WORK TO BE COMPLETED | Give the data again exactly, from its opening line through the line in which "none -> blue plate F9 level 1" appears.

Object tracking records |
'''

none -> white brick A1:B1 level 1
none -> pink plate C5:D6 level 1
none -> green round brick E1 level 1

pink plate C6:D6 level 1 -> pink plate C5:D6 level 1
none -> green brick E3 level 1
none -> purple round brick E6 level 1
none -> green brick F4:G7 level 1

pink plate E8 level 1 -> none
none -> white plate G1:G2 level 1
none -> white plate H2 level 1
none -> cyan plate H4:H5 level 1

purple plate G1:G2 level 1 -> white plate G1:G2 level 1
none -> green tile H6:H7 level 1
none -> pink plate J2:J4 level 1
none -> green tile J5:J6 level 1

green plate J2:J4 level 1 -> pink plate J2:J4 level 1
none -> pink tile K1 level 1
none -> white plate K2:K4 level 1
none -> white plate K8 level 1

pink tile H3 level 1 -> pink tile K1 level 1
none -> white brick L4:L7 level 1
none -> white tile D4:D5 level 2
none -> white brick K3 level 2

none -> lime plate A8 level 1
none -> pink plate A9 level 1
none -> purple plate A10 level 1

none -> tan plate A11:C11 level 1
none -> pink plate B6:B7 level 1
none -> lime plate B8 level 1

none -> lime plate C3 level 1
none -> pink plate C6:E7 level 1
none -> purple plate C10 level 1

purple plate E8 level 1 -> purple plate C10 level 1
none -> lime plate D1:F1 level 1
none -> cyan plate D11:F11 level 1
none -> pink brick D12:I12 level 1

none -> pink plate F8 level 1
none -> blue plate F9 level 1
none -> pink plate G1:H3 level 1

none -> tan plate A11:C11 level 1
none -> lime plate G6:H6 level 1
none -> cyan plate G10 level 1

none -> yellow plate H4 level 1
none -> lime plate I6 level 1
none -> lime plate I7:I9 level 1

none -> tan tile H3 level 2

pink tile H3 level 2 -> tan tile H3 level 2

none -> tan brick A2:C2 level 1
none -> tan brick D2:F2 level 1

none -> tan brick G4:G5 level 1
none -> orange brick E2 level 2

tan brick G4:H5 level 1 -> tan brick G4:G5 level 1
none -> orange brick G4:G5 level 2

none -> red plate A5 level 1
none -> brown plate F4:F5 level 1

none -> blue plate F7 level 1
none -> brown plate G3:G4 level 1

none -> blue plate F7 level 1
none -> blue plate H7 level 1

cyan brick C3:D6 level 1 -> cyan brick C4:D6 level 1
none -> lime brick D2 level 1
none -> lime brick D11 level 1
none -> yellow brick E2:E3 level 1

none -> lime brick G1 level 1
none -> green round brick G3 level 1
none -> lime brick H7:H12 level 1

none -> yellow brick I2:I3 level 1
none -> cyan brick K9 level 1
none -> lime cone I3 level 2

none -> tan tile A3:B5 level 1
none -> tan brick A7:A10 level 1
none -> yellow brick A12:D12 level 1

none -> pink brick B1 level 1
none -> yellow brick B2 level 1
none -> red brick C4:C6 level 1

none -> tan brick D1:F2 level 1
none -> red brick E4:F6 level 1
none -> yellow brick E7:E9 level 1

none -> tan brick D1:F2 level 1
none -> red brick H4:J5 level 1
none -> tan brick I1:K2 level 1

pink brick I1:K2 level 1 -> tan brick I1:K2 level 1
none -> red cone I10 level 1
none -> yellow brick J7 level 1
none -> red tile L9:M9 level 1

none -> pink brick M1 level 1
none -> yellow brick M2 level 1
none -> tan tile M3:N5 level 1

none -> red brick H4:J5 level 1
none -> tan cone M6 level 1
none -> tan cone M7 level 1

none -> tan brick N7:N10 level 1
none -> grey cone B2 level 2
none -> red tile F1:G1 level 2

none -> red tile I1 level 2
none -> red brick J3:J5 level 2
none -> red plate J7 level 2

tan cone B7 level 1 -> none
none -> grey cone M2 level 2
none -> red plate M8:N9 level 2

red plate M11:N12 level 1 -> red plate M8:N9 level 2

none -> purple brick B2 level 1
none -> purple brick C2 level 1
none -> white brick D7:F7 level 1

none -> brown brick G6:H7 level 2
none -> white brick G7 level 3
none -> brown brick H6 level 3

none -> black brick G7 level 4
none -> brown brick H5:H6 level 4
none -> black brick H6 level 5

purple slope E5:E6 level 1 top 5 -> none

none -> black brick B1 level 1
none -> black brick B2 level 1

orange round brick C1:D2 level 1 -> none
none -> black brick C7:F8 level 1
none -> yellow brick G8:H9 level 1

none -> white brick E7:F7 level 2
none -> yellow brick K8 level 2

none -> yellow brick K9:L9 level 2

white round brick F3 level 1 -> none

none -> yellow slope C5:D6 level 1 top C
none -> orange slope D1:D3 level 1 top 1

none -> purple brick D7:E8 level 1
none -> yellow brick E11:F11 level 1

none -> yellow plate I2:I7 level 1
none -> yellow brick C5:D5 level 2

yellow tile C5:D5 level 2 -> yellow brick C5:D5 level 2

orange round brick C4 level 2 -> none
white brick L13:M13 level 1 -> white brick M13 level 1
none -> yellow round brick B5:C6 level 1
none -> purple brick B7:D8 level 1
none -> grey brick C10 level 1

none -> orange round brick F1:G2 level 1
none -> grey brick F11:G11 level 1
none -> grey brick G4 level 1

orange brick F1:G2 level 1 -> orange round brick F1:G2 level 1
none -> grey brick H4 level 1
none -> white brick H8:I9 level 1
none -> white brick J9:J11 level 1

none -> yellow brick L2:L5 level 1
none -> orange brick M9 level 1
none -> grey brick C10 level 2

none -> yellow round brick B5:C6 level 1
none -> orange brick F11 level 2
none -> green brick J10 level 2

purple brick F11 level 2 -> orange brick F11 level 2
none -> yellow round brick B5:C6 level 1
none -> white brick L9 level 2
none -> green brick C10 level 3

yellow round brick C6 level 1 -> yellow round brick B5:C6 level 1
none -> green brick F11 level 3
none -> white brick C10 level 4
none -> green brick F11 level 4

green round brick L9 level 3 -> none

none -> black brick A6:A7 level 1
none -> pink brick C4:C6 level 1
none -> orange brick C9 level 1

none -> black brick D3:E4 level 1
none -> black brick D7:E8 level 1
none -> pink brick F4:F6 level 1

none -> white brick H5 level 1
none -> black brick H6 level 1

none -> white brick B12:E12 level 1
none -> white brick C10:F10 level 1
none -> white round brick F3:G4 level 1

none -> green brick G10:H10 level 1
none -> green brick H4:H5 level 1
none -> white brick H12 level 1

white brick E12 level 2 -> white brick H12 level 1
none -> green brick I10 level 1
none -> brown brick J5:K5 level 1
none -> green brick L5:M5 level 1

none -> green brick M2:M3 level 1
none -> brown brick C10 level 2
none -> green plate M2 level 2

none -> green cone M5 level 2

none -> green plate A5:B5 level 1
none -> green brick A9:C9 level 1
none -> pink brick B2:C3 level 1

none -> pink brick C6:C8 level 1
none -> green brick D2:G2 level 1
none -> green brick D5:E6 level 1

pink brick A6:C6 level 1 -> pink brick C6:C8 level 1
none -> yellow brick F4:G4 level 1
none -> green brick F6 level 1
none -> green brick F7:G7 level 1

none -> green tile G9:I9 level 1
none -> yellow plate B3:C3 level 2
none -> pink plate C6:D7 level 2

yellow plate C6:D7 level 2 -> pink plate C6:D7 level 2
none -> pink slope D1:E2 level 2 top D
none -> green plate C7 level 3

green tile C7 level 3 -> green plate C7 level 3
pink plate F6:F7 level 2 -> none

'''

SOLUTION |
none -> white brick A1:B1 level 1
none -> pink plate C5:D6 level 1
none -> green round brick E1 level 1

pink plate C6:D6 level 1 -> pink plate C5:D6 level 1
none -> green brick E3 level 1
none -> purple round brick E6 level 1
none -> green brick F4:G7 level 1

pink plate E8 level 1 -> none
none -> white plate G1:G2 level 1
none -> white plate H2 level 1
none -> cyan plate H4:H5 level 1

purple plate G1:G2 level 1 -> white plate G1:G2 level 1
none -> green tile H6:H7 level 1
none -> pink plate J2:J4 level 1
none -> green tile J5:J6 level 1

green plate J2:J4 level 1 -> pink plate J2:J4 level 1
none -> pink tile K1 level 1
none -> white plate K2:K4 level 1
none -> white plate K8 level 1

pink tile H3 level 1 -> pink tile K1 level 1
none -> white brick L4:L7 level 1
none -> white tile D4:D5 level 2
none -> white brick K3 level 2

none -> lime plate A8 level 1
none -> pink plate A9 level 1
none -> purple plate A10 level 1

none -> tan plate A11:C11 level 1
none -> pink plate B6:B7 level 1
none -> lime plate B8 level 1

none -> lime plate C3 level 1
none -> pink plate C6:E7 level 1
none -> purple plate C10 level 1

purple plate E8 level 1 -> purple plate C10 level 1
none -> lime plate D1:F1 level 1
none -> cyan plate D11:F11 level 1
none -> pink brick D12:I12 level 1

none -> pink plate F8 level 1
none -> blue plate F9 level 1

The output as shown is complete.